++++ Task inputs

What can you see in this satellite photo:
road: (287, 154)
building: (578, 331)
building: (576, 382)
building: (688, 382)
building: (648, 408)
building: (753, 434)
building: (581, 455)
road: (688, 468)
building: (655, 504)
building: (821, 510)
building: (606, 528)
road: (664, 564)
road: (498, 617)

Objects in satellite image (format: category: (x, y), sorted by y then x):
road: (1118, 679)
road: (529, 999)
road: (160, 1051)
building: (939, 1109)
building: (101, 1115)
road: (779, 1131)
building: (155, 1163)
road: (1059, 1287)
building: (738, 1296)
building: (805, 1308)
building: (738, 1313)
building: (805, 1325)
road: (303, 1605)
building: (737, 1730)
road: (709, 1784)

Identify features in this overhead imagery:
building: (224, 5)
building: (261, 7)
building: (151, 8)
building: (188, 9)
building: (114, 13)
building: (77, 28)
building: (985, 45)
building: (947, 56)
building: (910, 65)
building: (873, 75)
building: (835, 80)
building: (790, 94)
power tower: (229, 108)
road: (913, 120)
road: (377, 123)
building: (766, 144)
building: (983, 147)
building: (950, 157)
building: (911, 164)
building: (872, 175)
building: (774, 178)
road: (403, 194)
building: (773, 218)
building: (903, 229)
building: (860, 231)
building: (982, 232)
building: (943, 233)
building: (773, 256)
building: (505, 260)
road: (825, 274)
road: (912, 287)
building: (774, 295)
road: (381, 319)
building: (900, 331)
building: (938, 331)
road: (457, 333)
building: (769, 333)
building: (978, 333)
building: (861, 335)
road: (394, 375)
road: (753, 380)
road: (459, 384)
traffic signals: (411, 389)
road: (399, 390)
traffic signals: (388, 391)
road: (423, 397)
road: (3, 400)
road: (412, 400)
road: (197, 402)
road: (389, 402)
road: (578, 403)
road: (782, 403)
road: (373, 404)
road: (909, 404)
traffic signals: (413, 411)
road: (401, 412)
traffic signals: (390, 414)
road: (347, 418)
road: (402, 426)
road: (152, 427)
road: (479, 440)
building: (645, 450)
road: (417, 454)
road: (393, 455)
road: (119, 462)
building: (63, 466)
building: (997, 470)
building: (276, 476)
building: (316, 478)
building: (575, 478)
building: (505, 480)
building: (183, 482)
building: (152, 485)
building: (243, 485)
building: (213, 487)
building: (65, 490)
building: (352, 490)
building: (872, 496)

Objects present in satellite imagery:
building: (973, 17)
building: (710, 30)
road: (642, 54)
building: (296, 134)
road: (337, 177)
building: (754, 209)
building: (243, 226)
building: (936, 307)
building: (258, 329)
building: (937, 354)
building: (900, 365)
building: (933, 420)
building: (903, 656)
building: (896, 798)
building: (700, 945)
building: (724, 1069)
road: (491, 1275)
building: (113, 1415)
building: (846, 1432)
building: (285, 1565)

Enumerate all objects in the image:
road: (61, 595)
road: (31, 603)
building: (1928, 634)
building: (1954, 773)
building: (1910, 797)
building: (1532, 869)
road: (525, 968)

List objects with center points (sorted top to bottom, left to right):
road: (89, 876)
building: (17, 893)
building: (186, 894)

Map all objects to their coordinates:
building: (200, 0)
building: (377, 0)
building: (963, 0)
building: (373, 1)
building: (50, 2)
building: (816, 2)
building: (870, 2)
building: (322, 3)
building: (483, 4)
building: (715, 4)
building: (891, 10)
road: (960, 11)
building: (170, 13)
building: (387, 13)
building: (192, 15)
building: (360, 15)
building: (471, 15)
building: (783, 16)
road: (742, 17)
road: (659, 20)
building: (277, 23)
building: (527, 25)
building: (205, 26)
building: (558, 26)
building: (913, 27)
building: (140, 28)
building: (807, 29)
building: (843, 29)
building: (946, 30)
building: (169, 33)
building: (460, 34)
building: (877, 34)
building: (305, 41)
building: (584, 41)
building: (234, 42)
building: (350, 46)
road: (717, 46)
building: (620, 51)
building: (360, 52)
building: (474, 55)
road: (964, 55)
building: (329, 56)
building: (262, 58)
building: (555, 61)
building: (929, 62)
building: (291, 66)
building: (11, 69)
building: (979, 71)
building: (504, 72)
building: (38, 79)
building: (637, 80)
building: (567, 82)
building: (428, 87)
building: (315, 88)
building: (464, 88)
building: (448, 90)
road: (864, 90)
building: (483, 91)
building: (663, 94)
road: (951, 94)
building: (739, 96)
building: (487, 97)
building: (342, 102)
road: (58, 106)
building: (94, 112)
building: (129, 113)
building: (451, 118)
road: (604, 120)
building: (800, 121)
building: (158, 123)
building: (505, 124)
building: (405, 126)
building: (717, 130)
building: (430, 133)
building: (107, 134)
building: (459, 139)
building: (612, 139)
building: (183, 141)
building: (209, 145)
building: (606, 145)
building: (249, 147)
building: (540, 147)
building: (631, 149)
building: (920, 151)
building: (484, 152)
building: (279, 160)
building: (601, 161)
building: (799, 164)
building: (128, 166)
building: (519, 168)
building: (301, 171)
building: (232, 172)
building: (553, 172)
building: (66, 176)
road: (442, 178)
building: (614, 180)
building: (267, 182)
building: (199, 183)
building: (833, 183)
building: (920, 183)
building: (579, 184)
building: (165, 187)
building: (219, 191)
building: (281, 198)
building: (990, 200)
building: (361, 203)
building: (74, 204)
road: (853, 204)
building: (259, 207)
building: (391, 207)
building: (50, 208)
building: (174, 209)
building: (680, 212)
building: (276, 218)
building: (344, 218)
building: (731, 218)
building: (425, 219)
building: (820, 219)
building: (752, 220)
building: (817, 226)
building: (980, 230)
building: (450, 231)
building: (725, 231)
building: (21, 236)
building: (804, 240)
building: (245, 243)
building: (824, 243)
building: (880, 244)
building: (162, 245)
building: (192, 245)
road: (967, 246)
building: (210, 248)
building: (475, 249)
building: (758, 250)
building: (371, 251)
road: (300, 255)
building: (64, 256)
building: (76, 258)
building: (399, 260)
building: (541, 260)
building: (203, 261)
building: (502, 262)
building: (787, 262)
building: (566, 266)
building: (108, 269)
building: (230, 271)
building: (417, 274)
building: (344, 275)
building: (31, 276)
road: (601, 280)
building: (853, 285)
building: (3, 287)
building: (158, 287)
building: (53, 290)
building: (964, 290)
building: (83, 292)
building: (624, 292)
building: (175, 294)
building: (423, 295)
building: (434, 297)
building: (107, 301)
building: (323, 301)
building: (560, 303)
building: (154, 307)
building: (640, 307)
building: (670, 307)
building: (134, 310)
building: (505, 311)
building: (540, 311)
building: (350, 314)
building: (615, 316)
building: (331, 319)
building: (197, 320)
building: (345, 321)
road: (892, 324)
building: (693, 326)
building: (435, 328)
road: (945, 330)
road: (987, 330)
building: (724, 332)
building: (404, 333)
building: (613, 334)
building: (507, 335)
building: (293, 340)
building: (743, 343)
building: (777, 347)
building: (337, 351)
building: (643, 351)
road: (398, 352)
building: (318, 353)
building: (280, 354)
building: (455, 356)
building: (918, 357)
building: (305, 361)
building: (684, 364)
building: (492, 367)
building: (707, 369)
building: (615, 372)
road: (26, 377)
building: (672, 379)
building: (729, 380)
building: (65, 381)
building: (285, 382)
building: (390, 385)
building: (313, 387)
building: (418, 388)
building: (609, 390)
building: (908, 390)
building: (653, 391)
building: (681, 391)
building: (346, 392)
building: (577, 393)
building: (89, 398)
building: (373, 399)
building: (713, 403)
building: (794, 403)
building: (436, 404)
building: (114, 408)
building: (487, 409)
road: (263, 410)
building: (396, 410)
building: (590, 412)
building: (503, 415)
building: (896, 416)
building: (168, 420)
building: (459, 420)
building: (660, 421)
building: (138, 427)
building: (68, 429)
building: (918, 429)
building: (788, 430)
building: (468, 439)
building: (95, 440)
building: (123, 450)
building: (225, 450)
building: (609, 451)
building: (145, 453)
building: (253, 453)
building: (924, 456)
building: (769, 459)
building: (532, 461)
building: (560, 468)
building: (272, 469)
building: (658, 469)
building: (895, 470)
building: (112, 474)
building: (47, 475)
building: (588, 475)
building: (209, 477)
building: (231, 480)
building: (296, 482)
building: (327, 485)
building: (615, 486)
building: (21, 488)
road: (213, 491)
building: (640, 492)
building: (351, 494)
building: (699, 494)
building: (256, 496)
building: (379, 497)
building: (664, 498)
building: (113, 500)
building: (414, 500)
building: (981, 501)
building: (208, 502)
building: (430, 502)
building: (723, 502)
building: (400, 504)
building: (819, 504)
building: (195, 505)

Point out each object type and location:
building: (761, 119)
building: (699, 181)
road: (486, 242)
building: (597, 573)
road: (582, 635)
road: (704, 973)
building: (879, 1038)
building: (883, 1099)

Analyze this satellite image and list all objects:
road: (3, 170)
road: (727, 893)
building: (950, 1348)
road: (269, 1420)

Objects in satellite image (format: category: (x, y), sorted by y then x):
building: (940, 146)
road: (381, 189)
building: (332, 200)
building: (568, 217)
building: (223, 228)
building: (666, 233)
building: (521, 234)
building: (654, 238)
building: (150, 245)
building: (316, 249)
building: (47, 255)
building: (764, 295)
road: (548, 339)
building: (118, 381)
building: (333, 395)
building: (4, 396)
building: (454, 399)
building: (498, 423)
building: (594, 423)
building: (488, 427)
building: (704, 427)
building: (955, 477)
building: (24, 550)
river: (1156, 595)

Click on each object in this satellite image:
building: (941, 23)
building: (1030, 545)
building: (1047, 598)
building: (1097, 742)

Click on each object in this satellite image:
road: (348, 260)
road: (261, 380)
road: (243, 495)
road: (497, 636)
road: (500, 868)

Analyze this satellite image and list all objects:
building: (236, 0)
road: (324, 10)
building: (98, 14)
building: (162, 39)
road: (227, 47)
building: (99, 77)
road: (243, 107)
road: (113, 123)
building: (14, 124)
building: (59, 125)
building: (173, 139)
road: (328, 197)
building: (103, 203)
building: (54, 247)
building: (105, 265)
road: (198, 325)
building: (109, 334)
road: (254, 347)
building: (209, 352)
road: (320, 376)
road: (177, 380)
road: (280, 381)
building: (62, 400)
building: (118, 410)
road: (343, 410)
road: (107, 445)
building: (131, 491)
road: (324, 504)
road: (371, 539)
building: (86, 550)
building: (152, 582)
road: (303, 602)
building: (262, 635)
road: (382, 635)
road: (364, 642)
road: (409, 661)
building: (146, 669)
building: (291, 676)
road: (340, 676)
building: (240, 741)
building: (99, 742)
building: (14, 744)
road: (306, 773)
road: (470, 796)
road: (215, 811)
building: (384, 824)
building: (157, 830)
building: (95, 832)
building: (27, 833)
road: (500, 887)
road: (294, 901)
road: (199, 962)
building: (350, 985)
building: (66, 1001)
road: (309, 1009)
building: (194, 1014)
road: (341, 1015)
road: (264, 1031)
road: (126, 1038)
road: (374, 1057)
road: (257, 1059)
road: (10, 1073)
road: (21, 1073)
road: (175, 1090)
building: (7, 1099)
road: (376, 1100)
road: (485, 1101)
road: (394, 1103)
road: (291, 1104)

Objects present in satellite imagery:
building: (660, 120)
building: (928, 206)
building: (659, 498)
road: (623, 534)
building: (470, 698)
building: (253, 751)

++++++++

### Problem description
Among the entries above, how many lines include the word "traffic"? Give the number with no comment.

### Result
4